> **Data**:
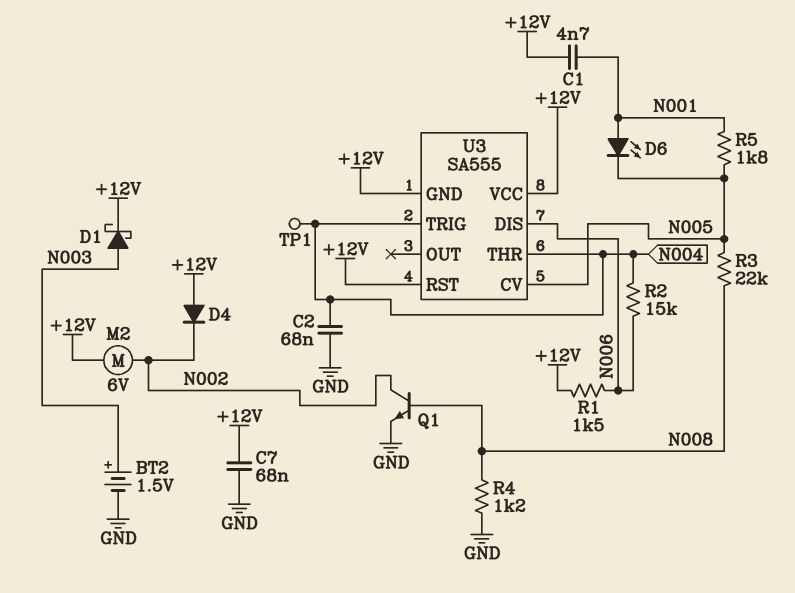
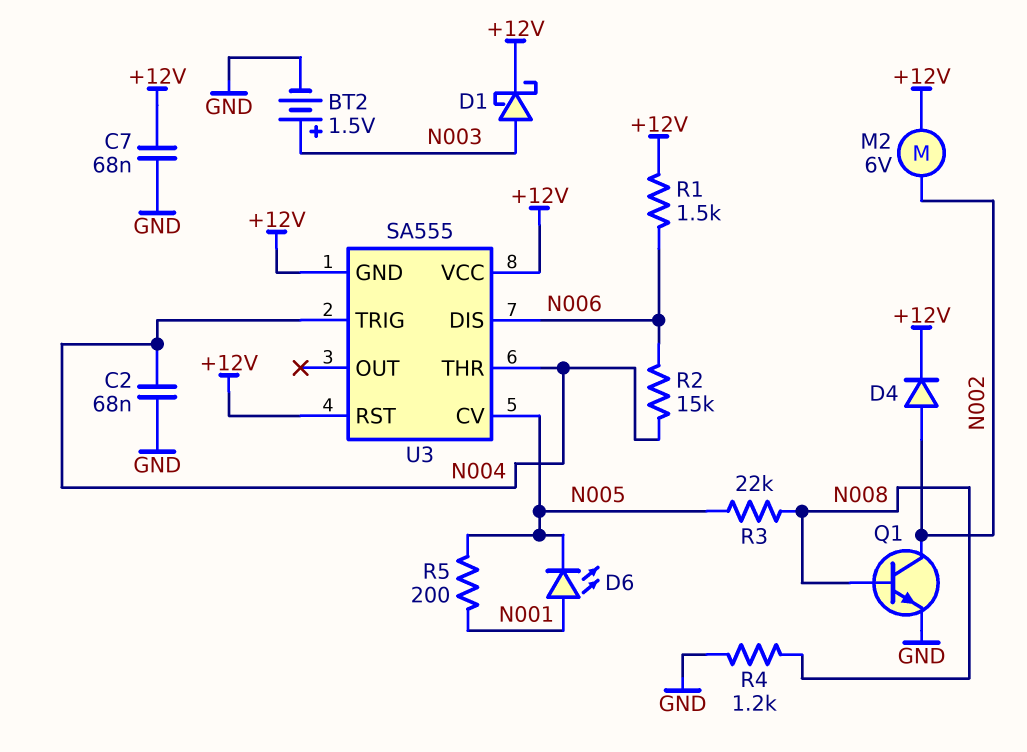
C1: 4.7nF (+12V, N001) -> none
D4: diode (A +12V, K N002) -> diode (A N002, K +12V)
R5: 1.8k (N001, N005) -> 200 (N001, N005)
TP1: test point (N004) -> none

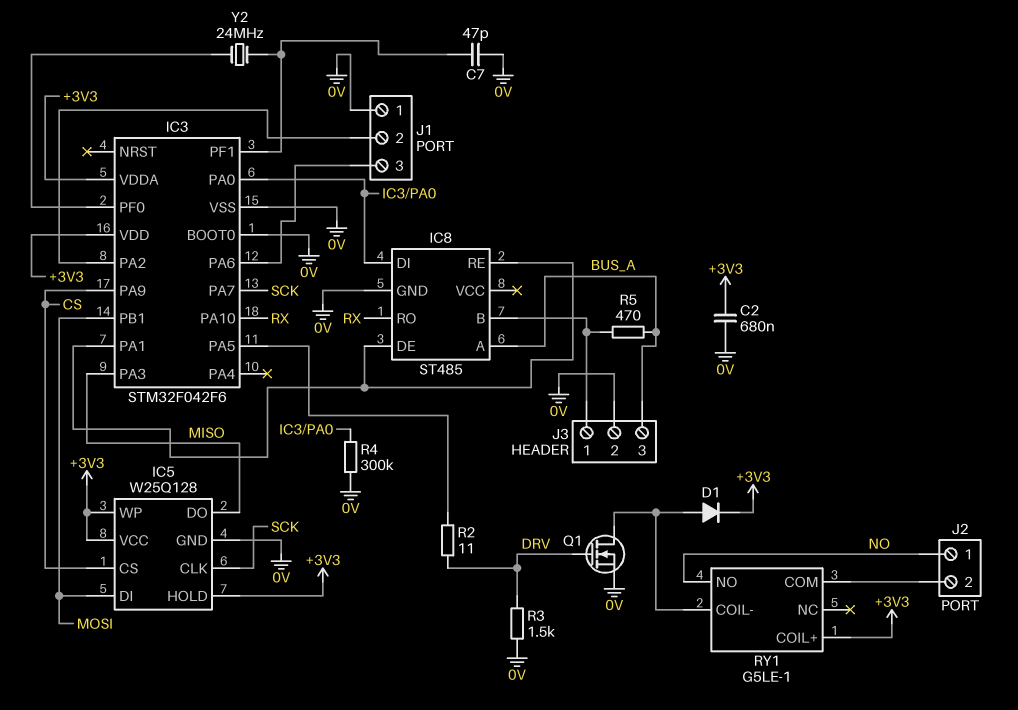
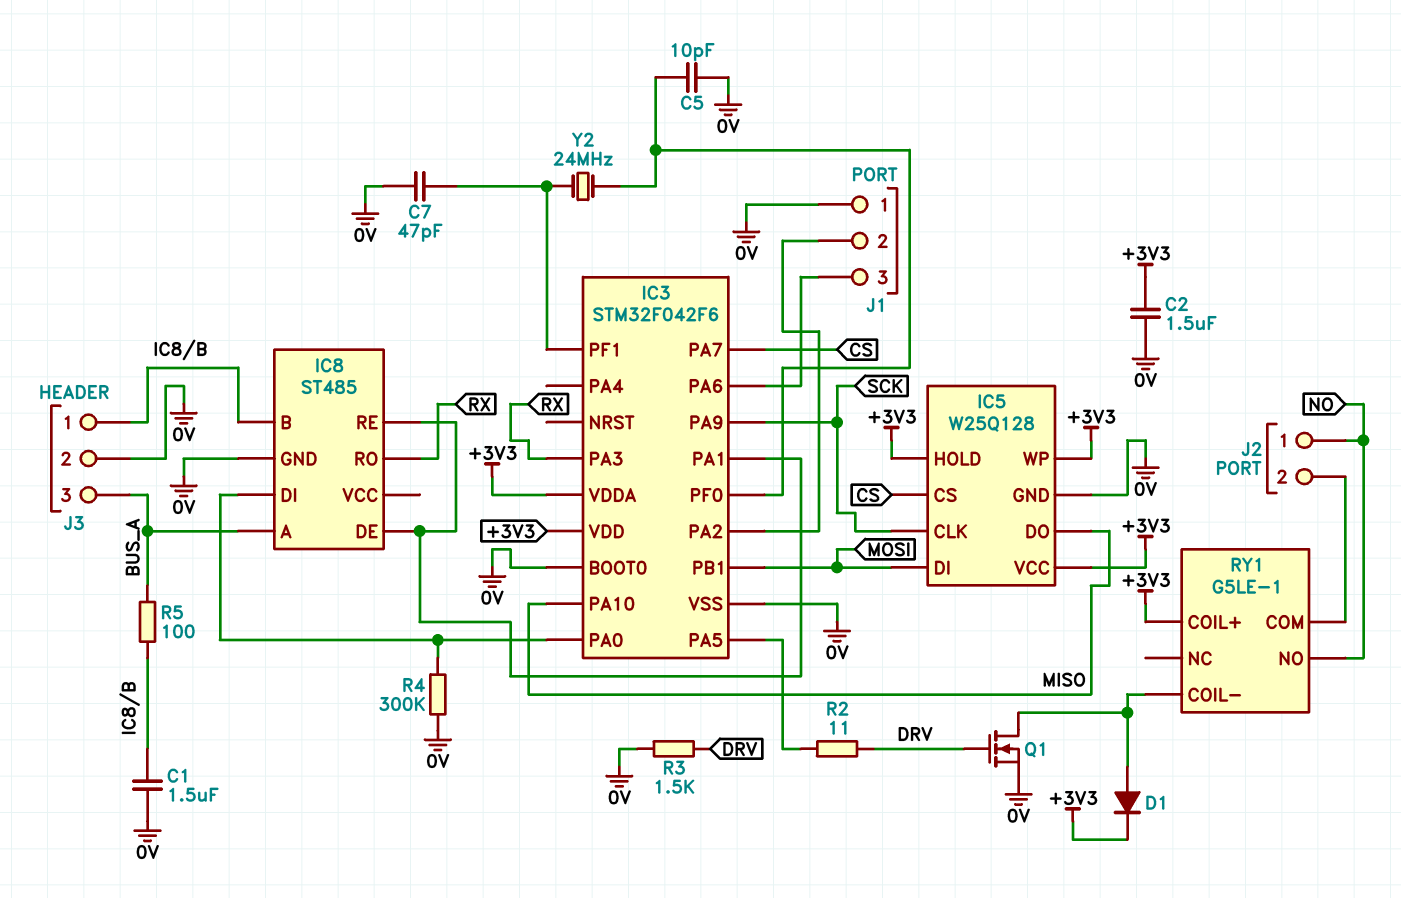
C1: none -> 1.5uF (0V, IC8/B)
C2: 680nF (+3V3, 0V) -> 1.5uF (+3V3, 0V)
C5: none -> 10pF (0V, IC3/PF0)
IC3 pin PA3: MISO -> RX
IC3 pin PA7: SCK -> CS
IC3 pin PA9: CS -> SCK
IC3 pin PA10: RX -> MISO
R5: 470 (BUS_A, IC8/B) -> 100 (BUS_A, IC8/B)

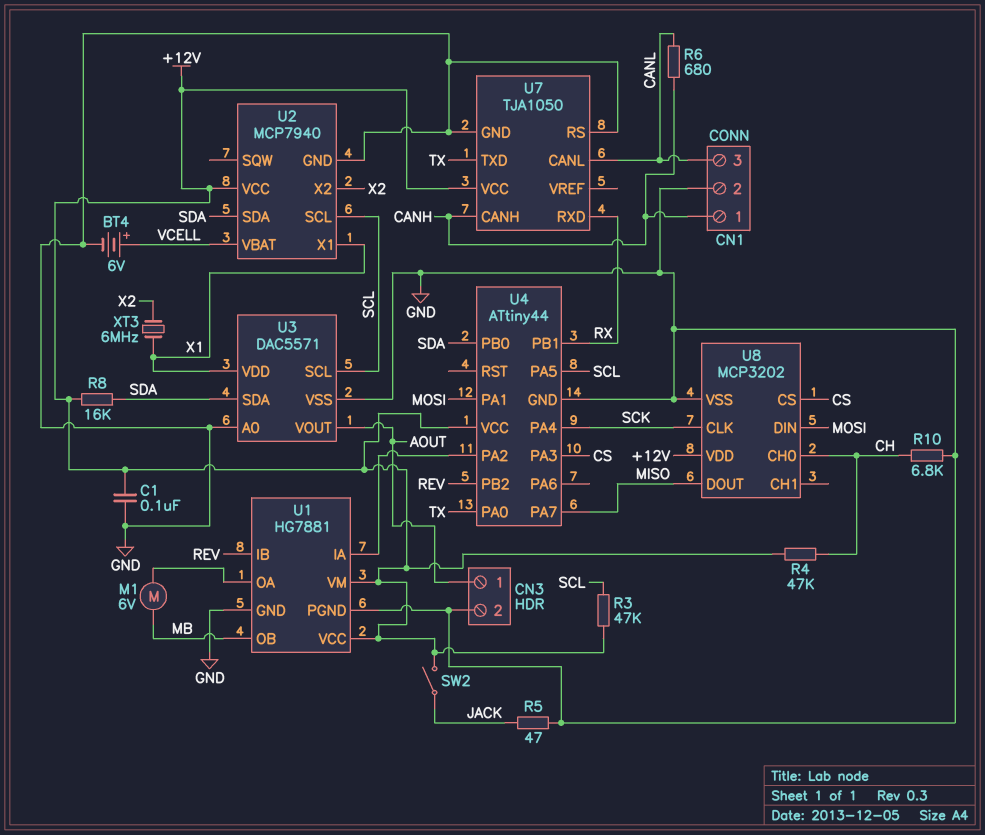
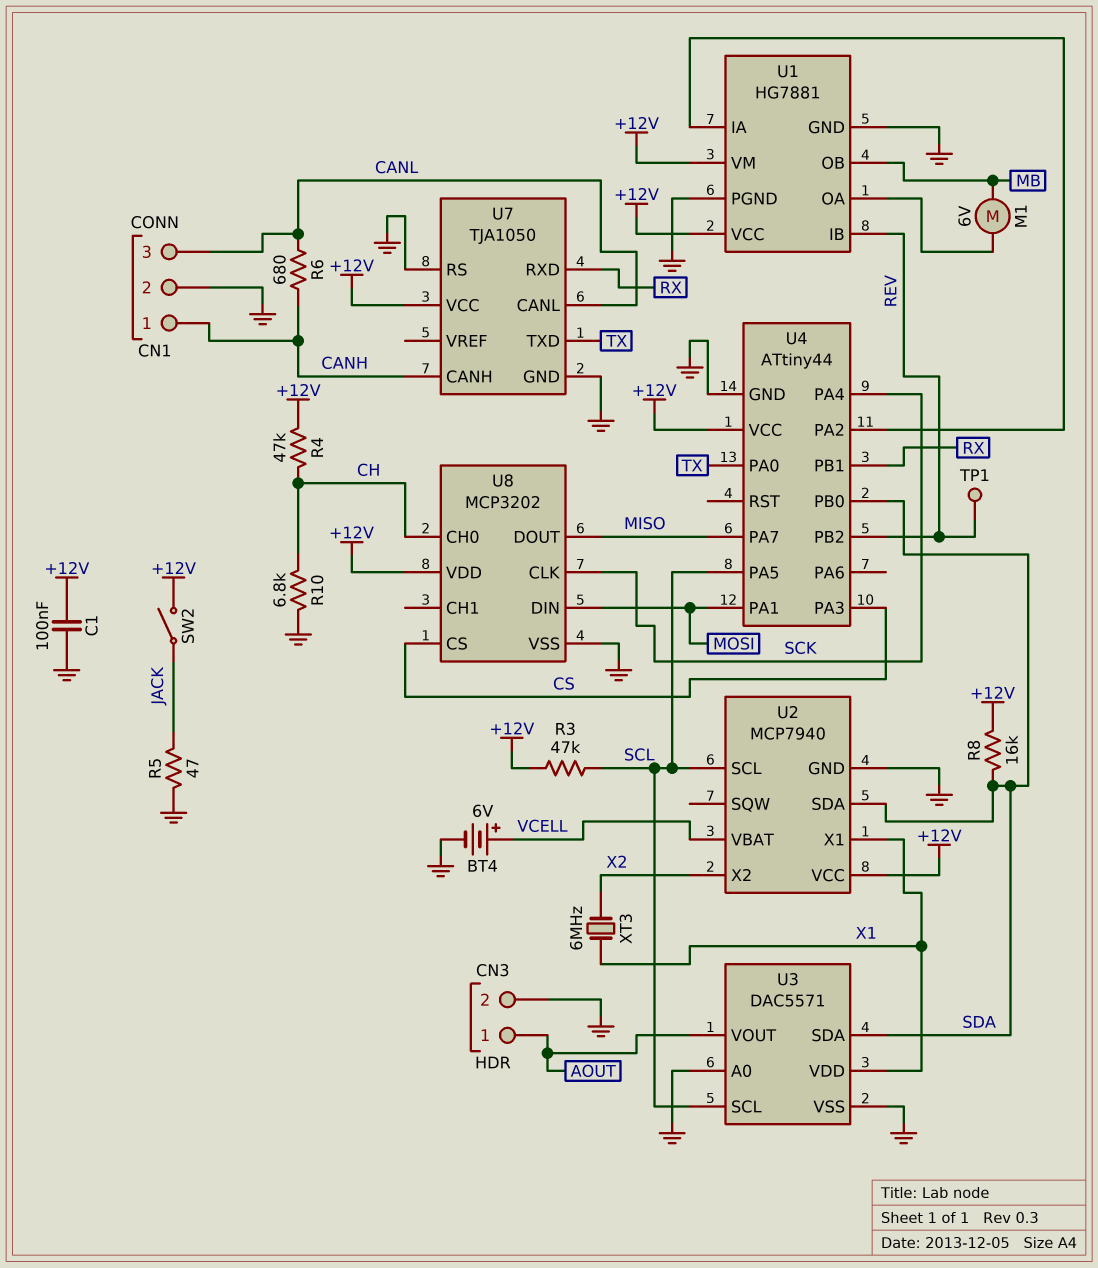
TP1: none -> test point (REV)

> **Goal of the exercise**: How many lines of the entries above include the word "point"? Reply with the number alone.

> **Expected answer**: 2